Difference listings
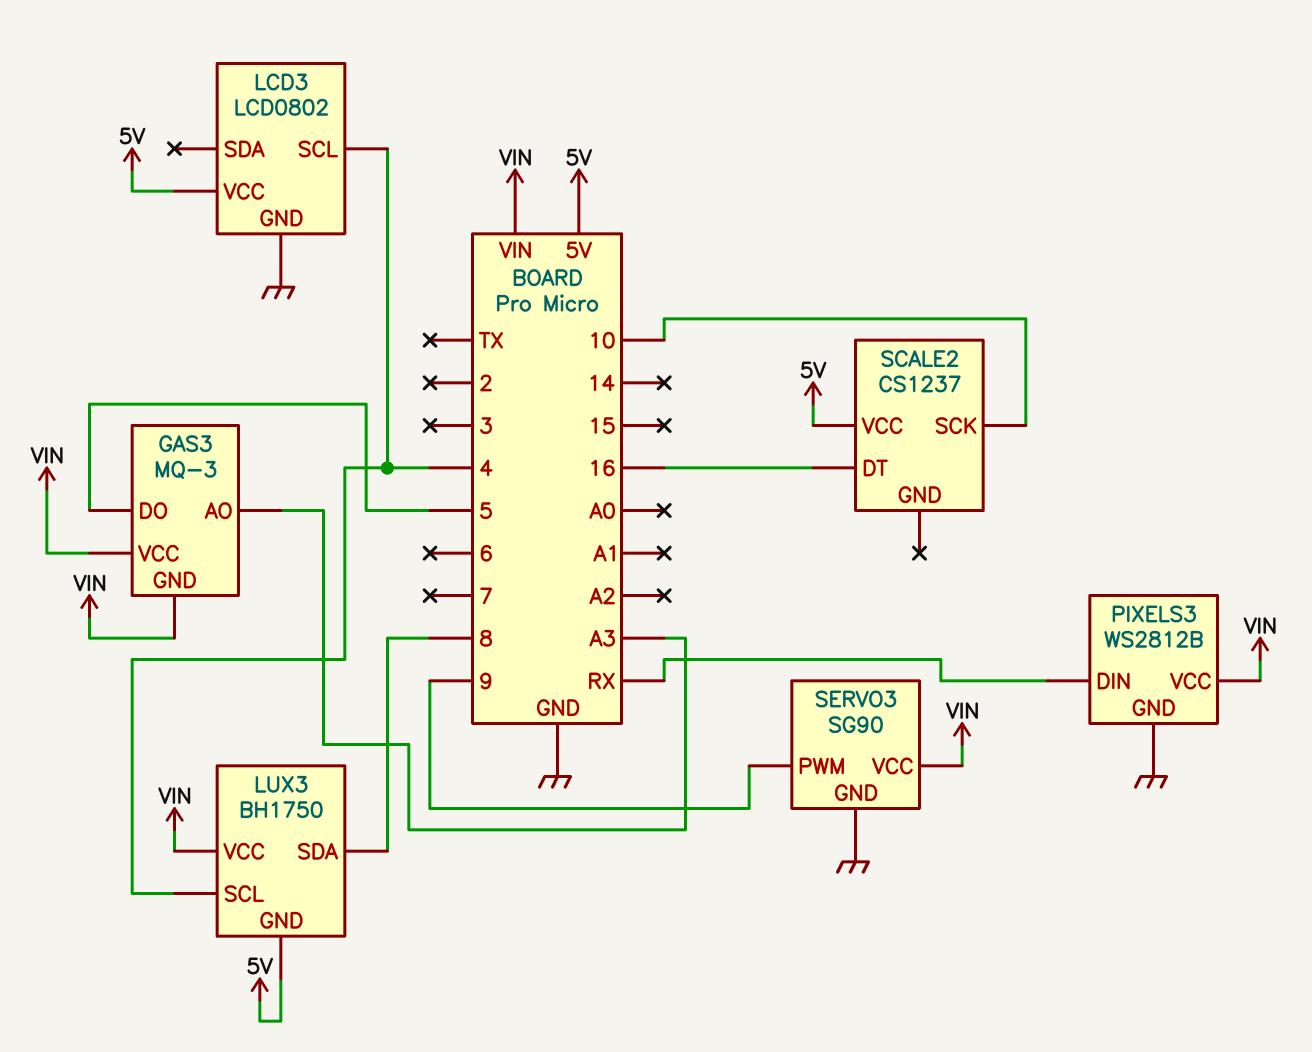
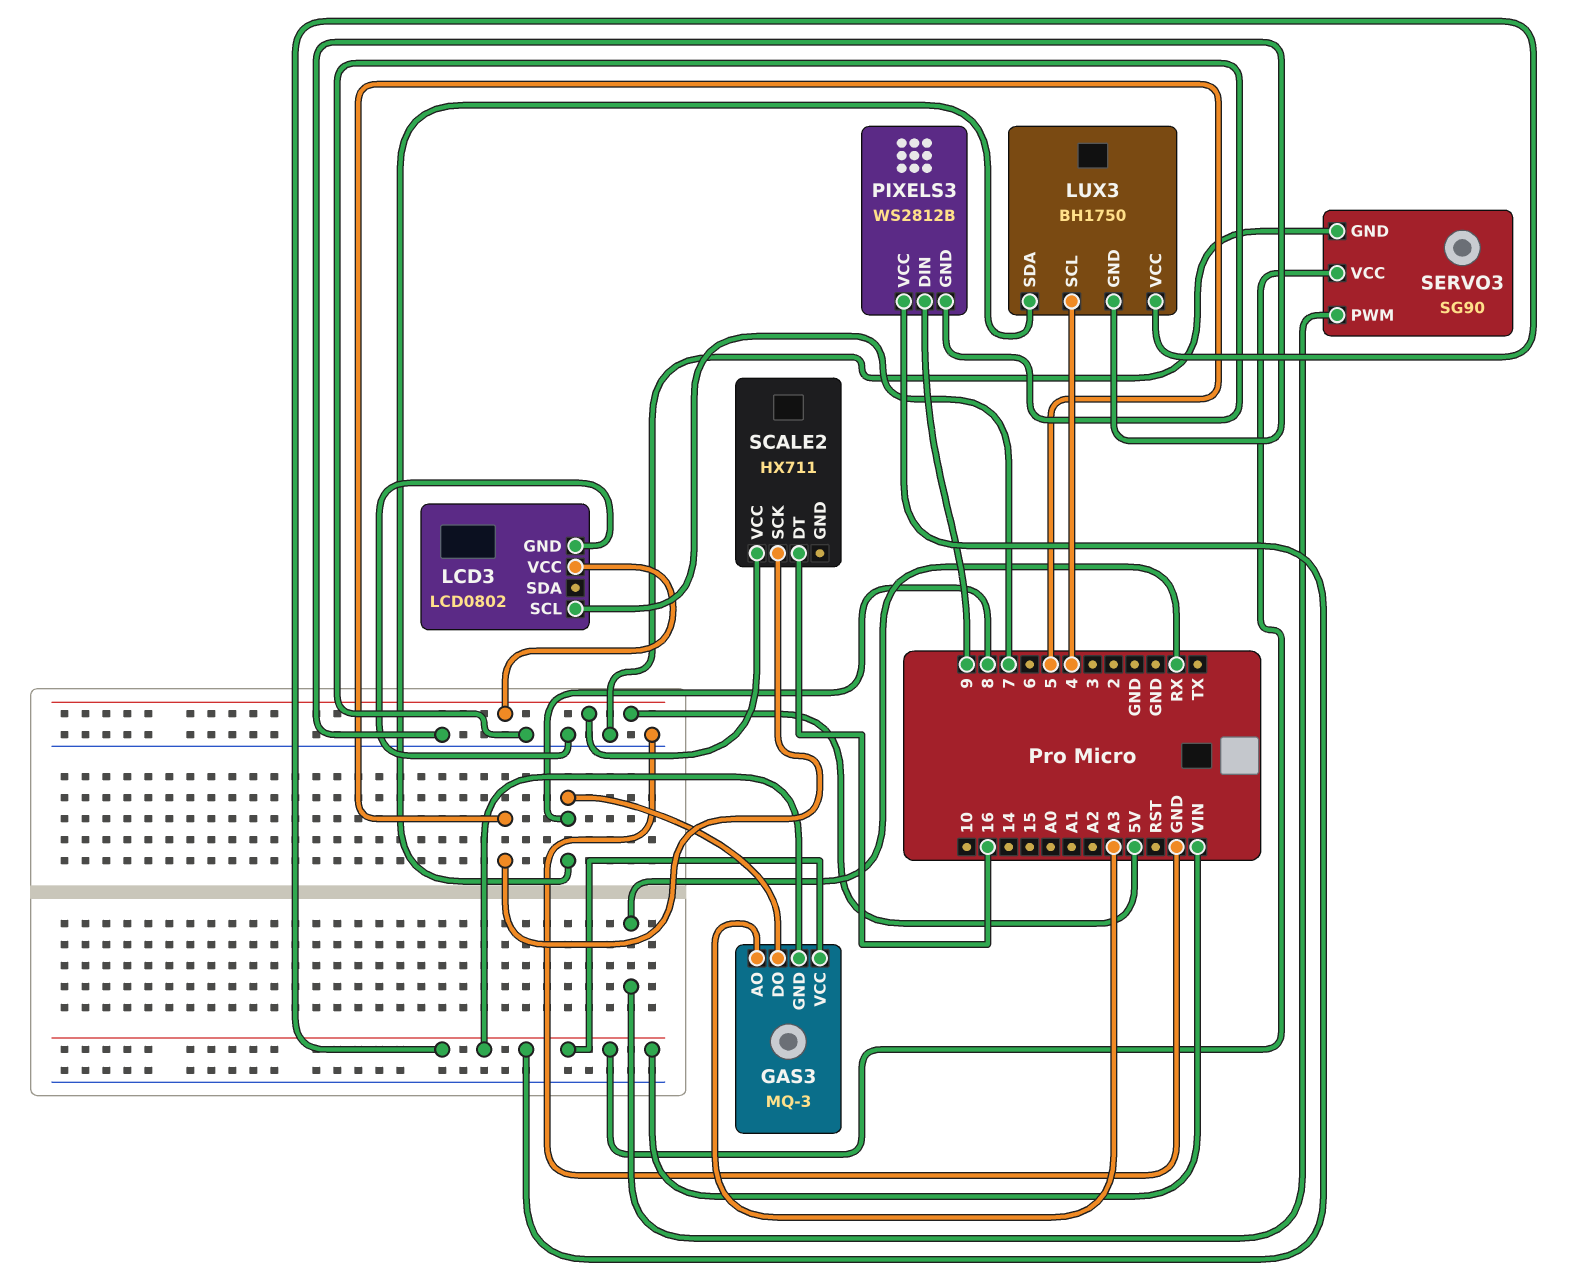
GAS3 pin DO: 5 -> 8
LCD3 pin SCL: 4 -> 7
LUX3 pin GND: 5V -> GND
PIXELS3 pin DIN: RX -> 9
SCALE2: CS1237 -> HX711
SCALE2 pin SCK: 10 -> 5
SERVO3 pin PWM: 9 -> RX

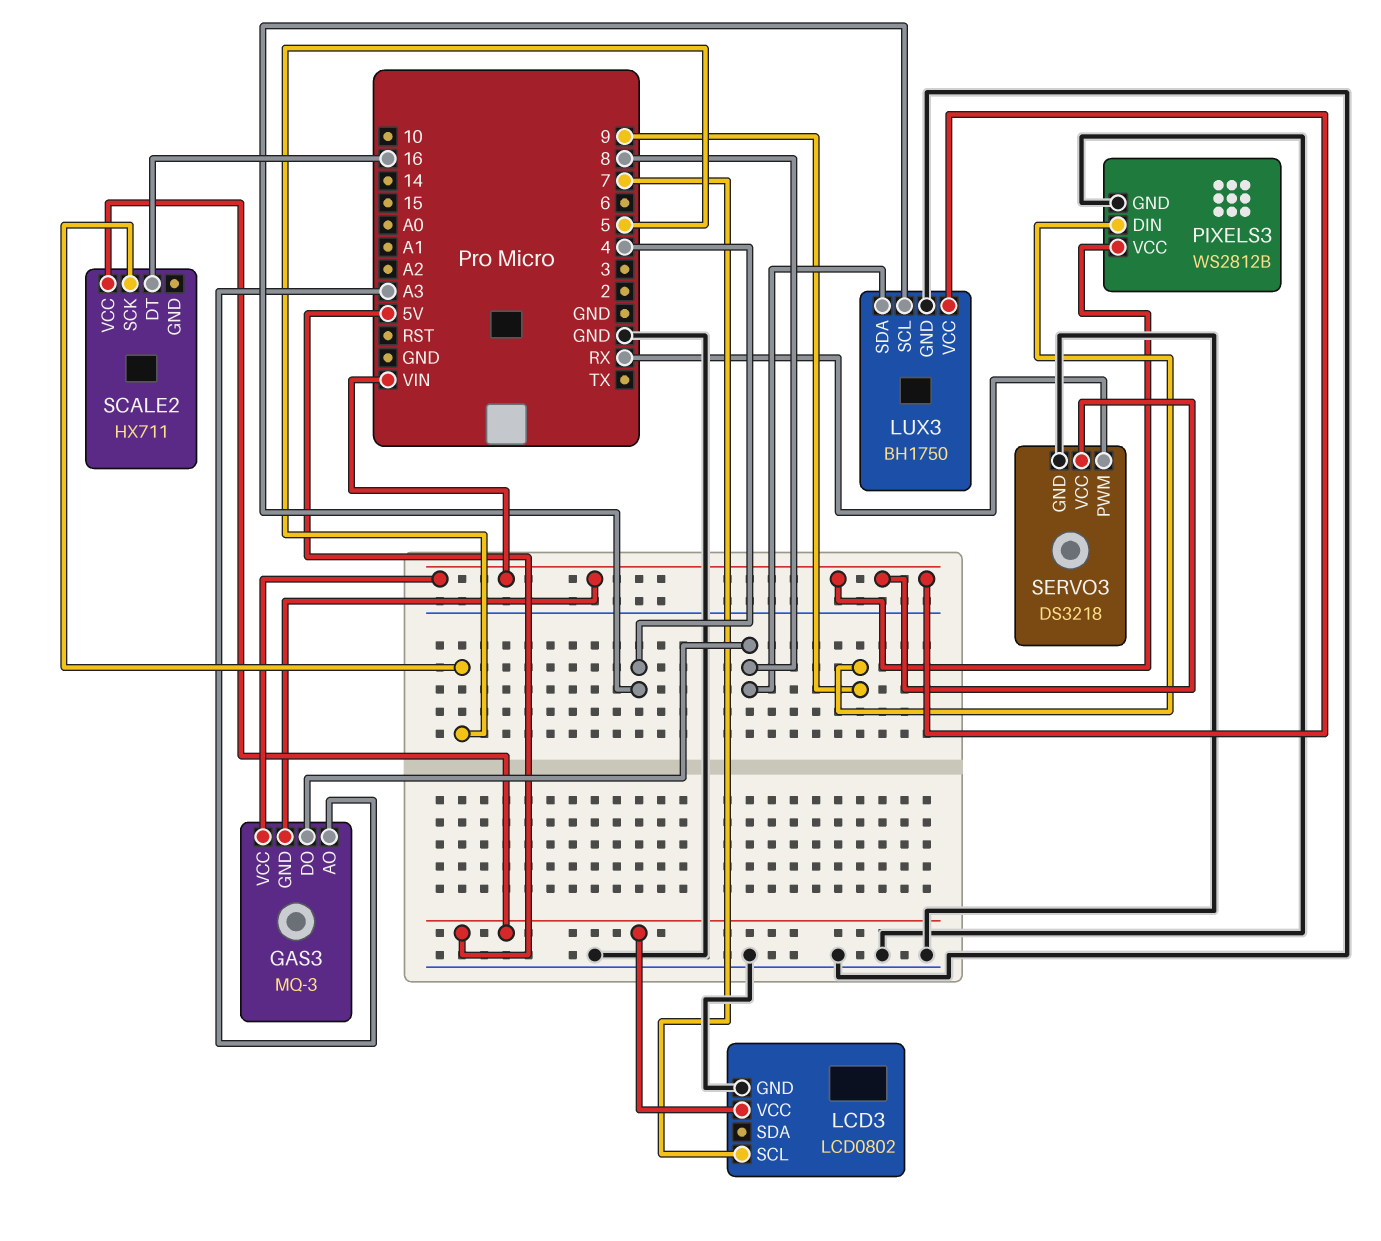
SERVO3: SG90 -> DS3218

→ **TASK REQUIREMENTS**: Leaving pictures aside, give again word for word each line from the one with "PIXELS3 pin DIN: RX -> 9" to the final line of the entries.

→ **EXERCISE OUTPUT**:
PIXELS3 pin DIN: RX -> 9
SCALE2: CS1237 -> HX711
SCALE2 pin SCK: 10 -> 5
SERVO3 pin PWM: 9 -> RX

SERVO3: SG90 -> DS3218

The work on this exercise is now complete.